## PROMPT
Pictures are not part of the copy; reproduce the remaining data exactly.

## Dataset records
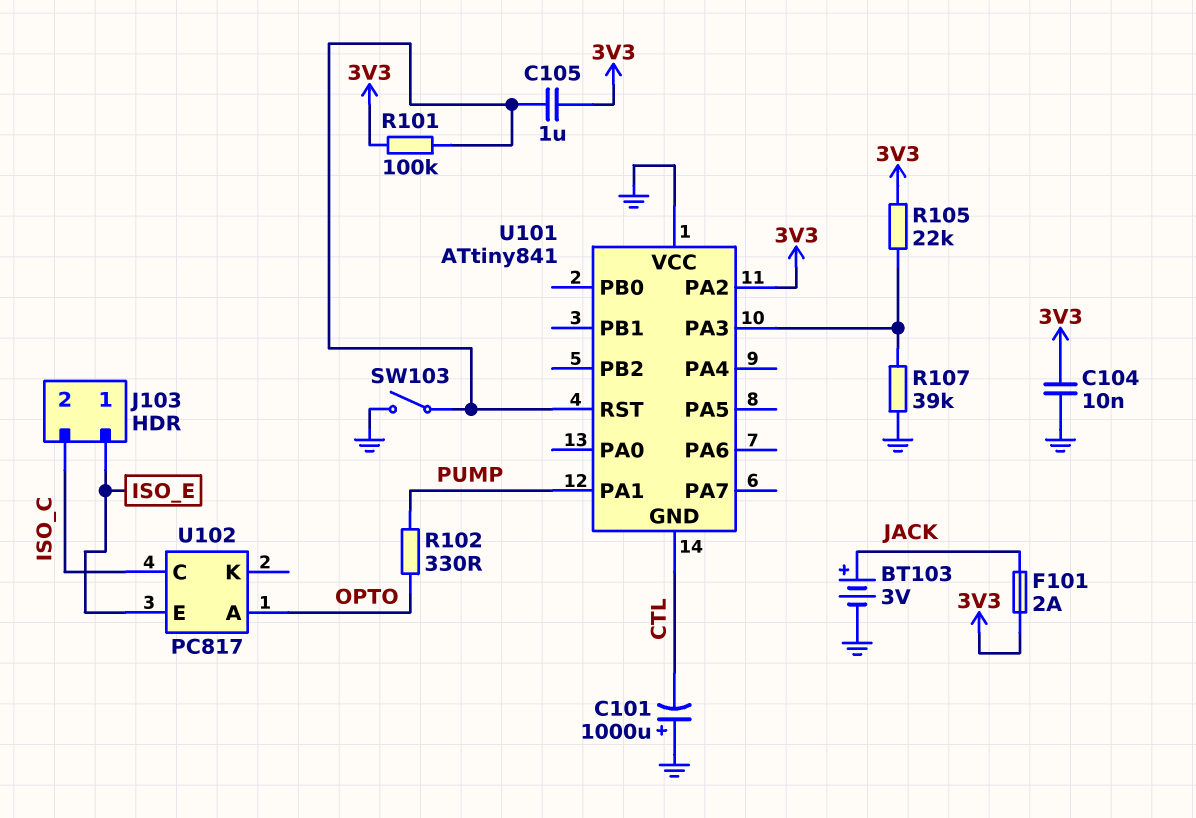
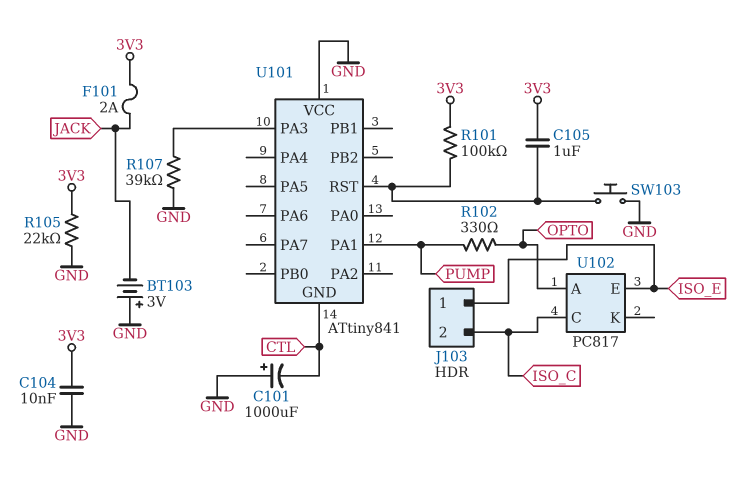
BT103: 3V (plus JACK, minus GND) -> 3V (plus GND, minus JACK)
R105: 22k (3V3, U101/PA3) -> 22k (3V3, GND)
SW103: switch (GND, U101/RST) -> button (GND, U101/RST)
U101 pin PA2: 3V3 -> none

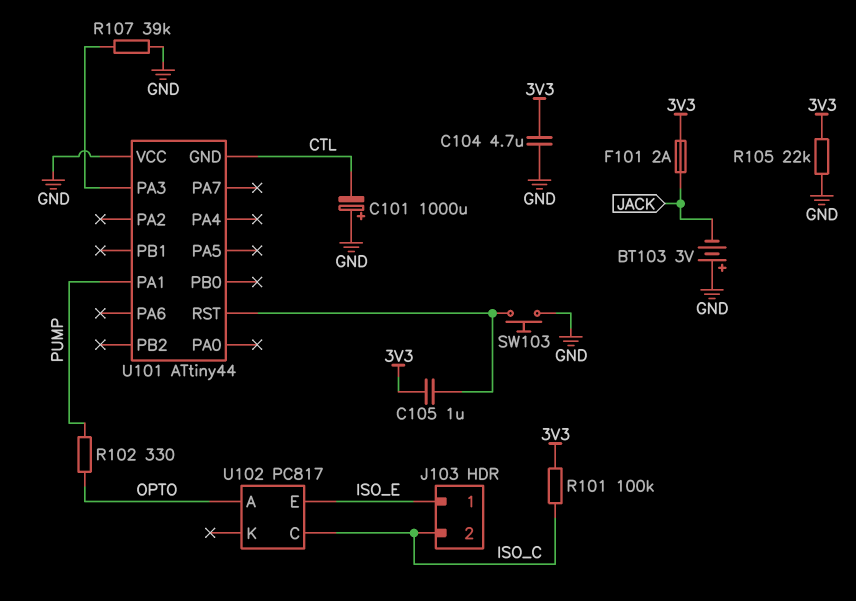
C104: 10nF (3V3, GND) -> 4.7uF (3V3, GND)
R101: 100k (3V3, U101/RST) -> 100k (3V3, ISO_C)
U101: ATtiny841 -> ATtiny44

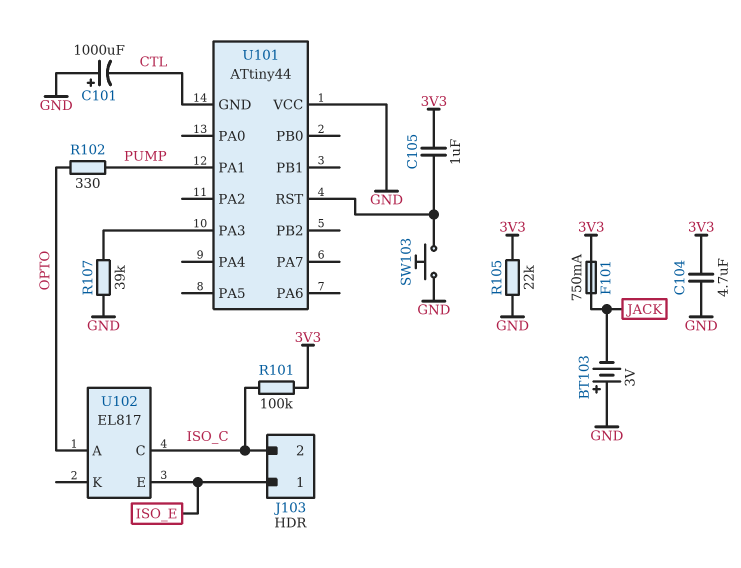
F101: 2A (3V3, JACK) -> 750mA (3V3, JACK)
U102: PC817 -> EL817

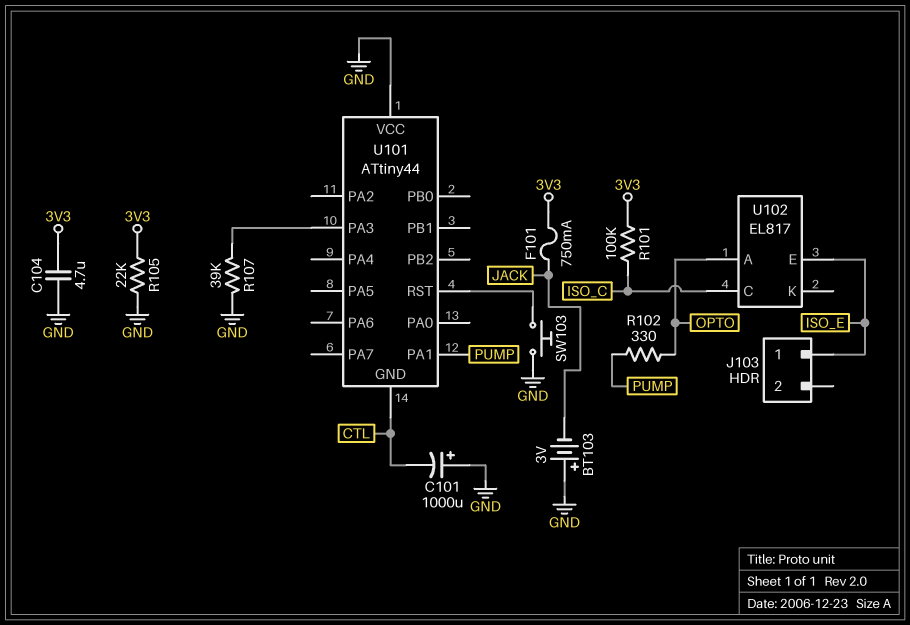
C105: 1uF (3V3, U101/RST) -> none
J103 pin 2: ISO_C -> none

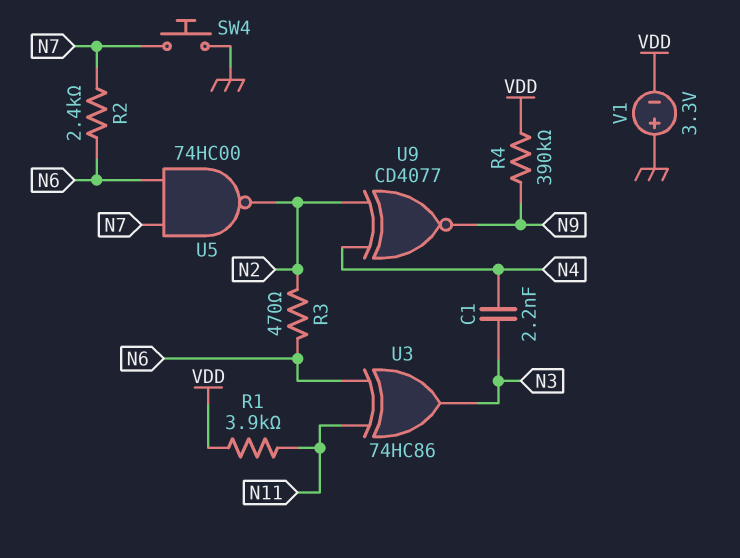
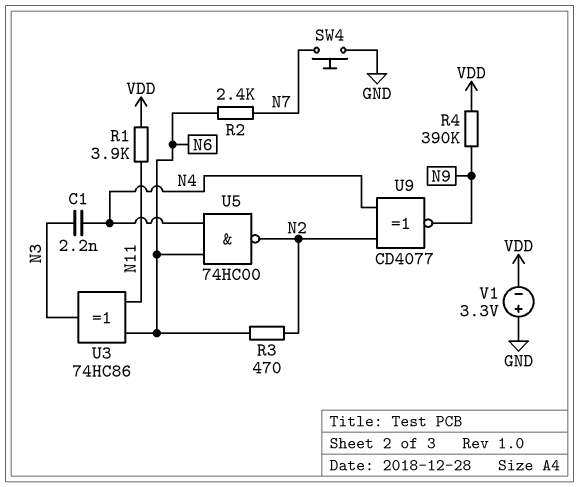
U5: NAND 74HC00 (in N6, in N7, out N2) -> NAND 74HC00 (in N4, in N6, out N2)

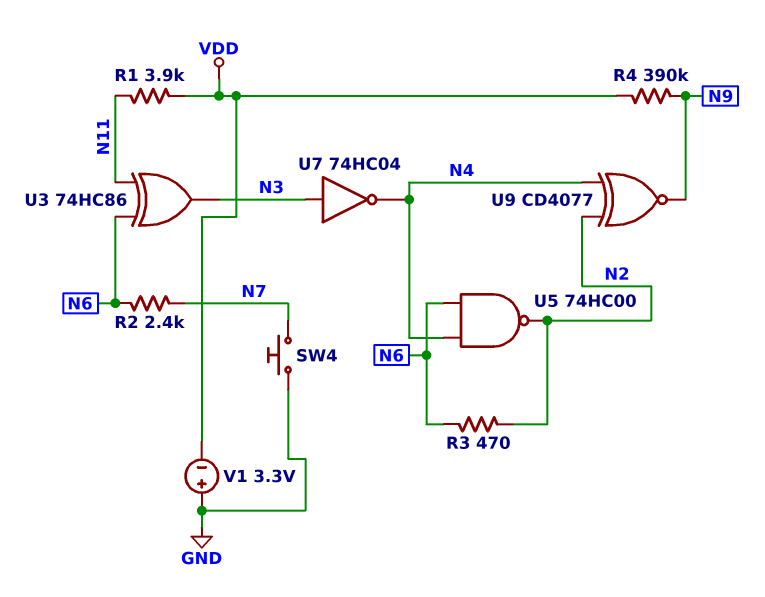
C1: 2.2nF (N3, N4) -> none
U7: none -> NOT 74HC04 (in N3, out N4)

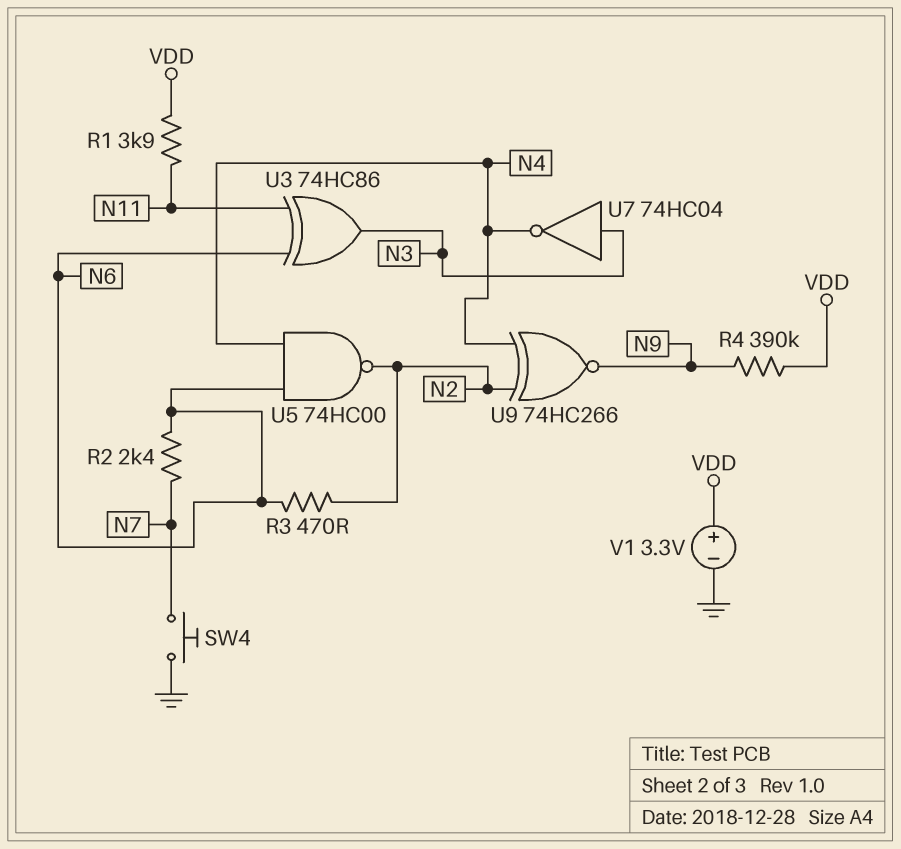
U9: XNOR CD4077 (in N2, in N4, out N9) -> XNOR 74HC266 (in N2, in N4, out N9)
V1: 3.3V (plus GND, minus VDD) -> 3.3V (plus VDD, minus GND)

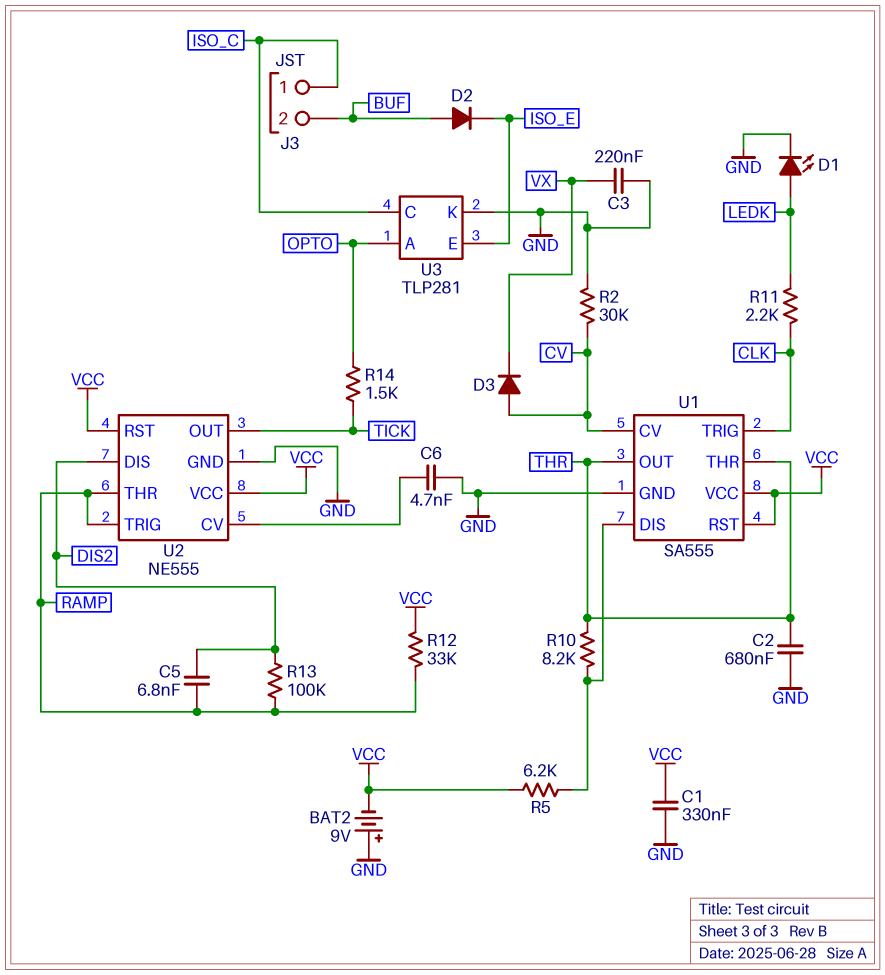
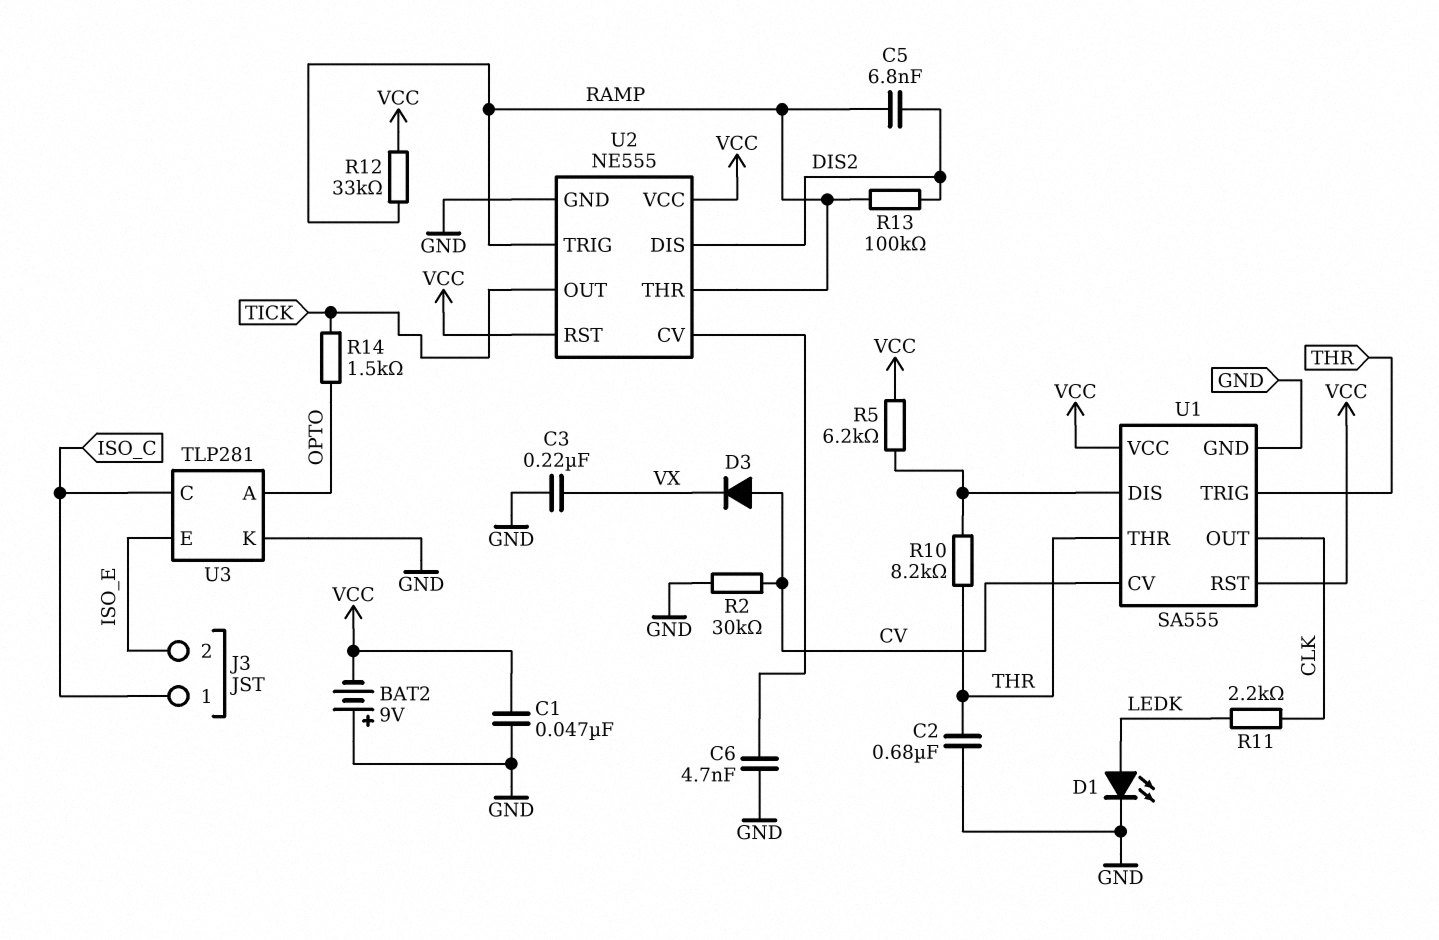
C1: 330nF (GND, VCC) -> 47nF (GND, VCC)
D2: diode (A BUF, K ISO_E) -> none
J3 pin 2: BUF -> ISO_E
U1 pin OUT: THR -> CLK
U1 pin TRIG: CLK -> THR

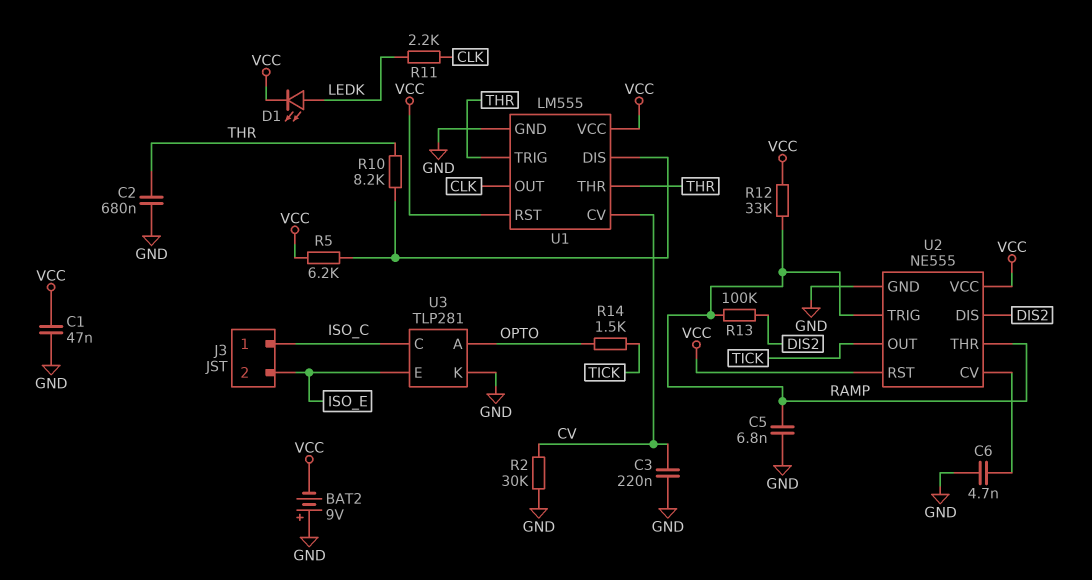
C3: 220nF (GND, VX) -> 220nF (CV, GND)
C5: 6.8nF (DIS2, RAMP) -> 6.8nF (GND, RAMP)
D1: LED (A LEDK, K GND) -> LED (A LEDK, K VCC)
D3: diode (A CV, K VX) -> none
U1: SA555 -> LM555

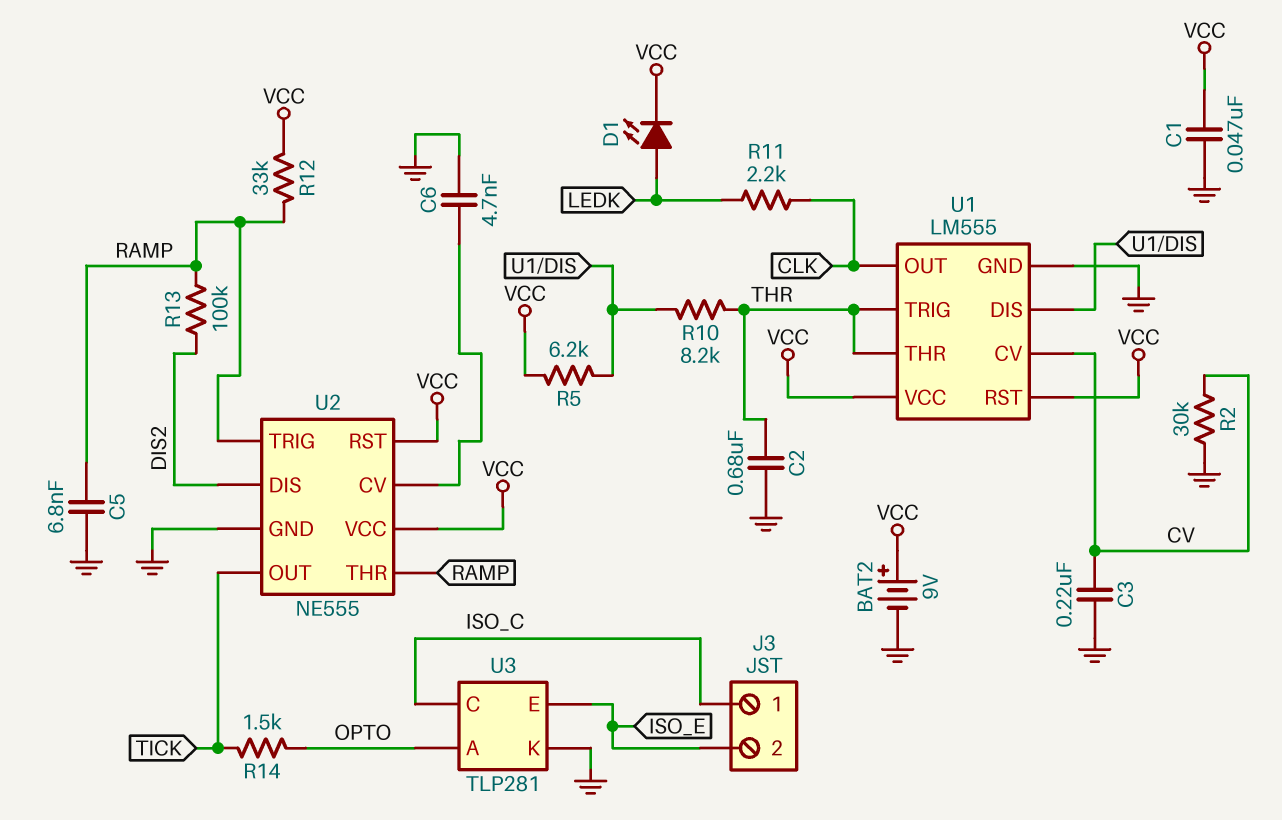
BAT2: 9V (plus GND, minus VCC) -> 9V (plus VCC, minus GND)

## OUTPUT
BT103: 3V (plus JACK, minus GND) -> 3V (plus GND, minus JACK)
R105: 22k (3V3, U101/PA3) -> 22k (3V3, GND)
SW103: switch (GND, U101/RST) -> button (GND, U101/RST)
U101 pin PA2: 3V3 -> none

C104: 10nF (3V3, GND) -> 4.7uF (3V3, GND)
R101: 100k (3V3, U101/RST) -> 100k (3V3, ISO_C)
U101: ATtiny841 -> ATtiny44

F101: 2A (3V3, JACK) -> 750mA (3V3, JACK)
U102: PC817 -> EL817

C105: 1uF (3V3, U101/RST) -> none
J103 pin 2: ISO_C -> none

U5: NAND 74HC00 (in N6, in N7, out N2) -> NAND 74HC00 (in N4, in N6, out N2)

C1: 2.2nF (N3, N4) -> none
U7: none -> NOT 74HC04 (in N3, out N4)

U9: XNOR CD4077 (in N2, in N4, out N9) -> XNOR 74HC266 (in N2, in N4, out N9)
V1: 3.3V (plus GND, minus VDD) -> 3.3V (plus VDD, minus GND)

C1: 330nF (GND, VCC) -> 47nF (GND, VCC)
D2: diode (A BUF, K ISO_E) -> none
J3 pin 2: BUF -> ISO_E
U1 pin OUT: THR -> CLK
U1 pin TRIG: CLK -> THR

C3: 220nF (GND, VX) -> 220nF (CV, GND)
C5: 6.8nF (DIS2, RAMP) -> 6.8nF (GND, RAMP)
D1: LED (A LEDK, K GND) -> LED (A LEDK, K VCC)
D3: diode (A CV, K VX) -> none
U1: SA555 -> LM555

BAT2: 9V (plus GND, minus VCC) -> 9V (plus VCC, minus GND)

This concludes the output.